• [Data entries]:

+---+

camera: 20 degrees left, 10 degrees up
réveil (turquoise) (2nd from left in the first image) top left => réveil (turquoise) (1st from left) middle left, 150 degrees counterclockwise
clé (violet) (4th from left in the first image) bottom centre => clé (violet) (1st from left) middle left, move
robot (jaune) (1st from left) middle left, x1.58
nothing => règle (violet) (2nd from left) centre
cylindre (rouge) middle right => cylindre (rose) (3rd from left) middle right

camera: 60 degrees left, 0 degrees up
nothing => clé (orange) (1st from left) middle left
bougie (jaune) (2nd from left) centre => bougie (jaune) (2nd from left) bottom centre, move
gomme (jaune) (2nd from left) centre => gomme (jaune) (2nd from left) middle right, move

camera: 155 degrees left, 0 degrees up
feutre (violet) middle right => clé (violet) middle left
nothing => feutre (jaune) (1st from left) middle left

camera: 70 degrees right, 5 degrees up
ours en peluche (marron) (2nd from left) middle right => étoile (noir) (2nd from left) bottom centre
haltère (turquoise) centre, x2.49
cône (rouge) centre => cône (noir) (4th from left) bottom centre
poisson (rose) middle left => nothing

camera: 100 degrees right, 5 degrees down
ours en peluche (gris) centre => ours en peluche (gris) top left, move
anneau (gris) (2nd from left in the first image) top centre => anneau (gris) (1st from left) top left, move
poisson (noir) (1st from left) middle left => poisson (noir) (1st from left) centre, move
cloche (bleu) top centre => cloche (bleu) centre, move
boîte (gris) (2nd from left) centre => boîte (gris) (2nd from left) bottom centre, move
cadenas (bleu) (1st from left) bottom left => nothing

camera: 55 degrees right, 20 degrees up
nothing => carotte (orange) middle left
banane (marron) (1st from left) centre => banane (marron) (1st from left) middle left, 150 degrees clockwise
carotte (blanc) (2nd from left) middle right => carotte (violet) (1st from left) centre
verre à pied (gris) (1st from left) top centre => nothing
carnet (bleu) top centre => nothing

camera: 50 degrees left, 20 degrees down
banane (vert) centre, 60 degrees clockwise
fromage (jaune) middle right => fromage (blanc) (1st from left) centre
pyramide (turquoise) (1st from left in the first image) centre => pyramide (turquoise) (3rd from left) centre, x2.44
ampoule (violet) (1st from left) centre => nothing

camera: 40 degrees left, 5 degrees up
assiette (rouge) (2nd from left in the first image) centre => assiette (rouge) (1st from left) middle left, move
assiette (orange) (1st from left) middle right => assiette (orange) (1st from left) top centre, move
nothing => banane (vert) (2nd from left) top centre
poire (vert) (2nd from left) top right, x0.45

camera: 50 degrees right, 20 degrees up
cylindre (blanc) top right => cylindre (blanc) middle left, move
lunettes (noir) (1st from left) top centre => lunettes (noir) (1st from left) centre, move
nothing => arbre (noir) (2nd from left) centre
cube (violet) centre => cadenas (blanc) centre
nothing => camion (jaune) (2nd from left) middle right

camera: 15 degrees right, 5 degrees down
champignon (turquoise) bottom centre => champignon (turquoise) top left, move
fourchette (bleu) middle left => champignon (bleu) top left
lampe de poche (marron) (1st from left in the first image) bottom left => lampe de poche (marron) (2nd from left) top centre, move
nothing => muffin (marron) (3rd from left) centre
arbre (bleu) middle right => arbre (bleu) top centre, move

+---+

• [Brief]: Please reproduce each record precisely as written.

• [Solution below]:
camera: 20 degrees left, 10 degrees up
réveil (turquoise) (2nd from left in the first image) top left => réveil (turquoise) (1st from left) middle left, 150 degrees counterclockwise
clé (violet) (4th from left in the first image) bottom centre => clé (violet) (1st from left) middle left, move
robot (jaune) (1st from left) middle left, x1.58
nothing => règle (violet) (2nd from left) centre
cylindre (rouge) middle right => cylindre (rose) (3rd from left) middle right

camera: 60 degrees left, 0 degrees up
nothing => clé (orange) (1st from left) middle left
bougie (jaune) (2nd from left) centre => bougie (jaune) (2nd from left) bottom centre, move
gomme (jaune) (2nd from left) centre => gomme (jaune) (2nd from left) middle right, move

camera: 155 degrees left, 0 degrees up
feutre (violet) middle right => clé (violet) middle left
nothing => feutre (jaune) (1st from left) middle left

camera: 70 degrees right, 5 degrees up
ours en peluche (marron) (2nd from left) middle right => étoile (noir) (2nd from left) bottom centre
haltère (turquoise) centre, x2.49
cône (rouge) centre => cône (noir) (4th from left) bottom centre
poisson (rose) middle left => nothing

camera: 100 degrees right, 5 degrees down
ours en peluche (gris) centre => ours en peluche (gris) top left, move
anneau (gris) (2nd from left in the first image) top centre => anneau (gris) (1st from left) top left, move
poisson (noir) (1st from left) middle left => poisson (noir) (1st from left) centre, move
cloche (bleu) top centre => cloche (bleu) centre, move
boîte (gris) (2nd from left) centre => boîte (gris) (2nd from left) bottom centre, move
cadenas (bleu) (1st from left) bottom left => nothing

camera: 55 degrees right, 20 degrees up
nothing => carotte (orange) middle left
banane (marron) (1st from left) centre => banane (marron) (1st from left) middle left, 150 degrees clockwise
carotte (blanc) (2nd from left) middle right => carotte (violet) (1st from left) centre
verre à pied (gris) (1st from left) top centre => nothing
carnet (bleu) top centre => nothing

camera: 50 degrees left, 20 degrees down
banane (vert) centre, 60 degrees clockwise
fromage (jaune) middle right => fromage (blanc) (1st from left) centre
pyramide (turquoise) (1st from left in the first image) centre => pyramide (turquoise) (3rd from left) centre, x2.44
ampoule (violet) (1st from left) centre => nothing

camera: 40 degrees left, 5 degrees up
assiette (rouge) (2nd from left in the first image) centre => assiette (rouge) (1st from left) middle left, move
assiette (orange) (1st from left) middle right => assiette (orange) (1st from left) top centre, move
nothing => banane (vert) (2nd from left) top centre
poire (vert) (2nd from left) top right, x0.45

camera: 50 degrees right, 20 degrees up
cylindre (blanc) top right => cylindre (blanc) middle left, move
lunettes (noir) (1st from left) top centre => lunettes (noir) (1st from left) centre, move
nothing => arbre (noir) (2nd from left) centre
cube (violet) centre => cadenas (blanc) centre
nothing => camion (jaune) (2nd from left) middle right

camera: 15 degrees right, 5 degrees down
champignon (turquoise) bottom centre => champignon (turquoise) top left, move
fourchette (bleu) middle left => champignon (bleu) top left
lampe de poche (marron) (1st from left in the first image) bottom left => lampe de poche (marron) (2nd from left) top centre, move
nothing => muffin (marron) (3rd from left) centre
arbre (bleu) middle right => arbre (bleu) top centre, move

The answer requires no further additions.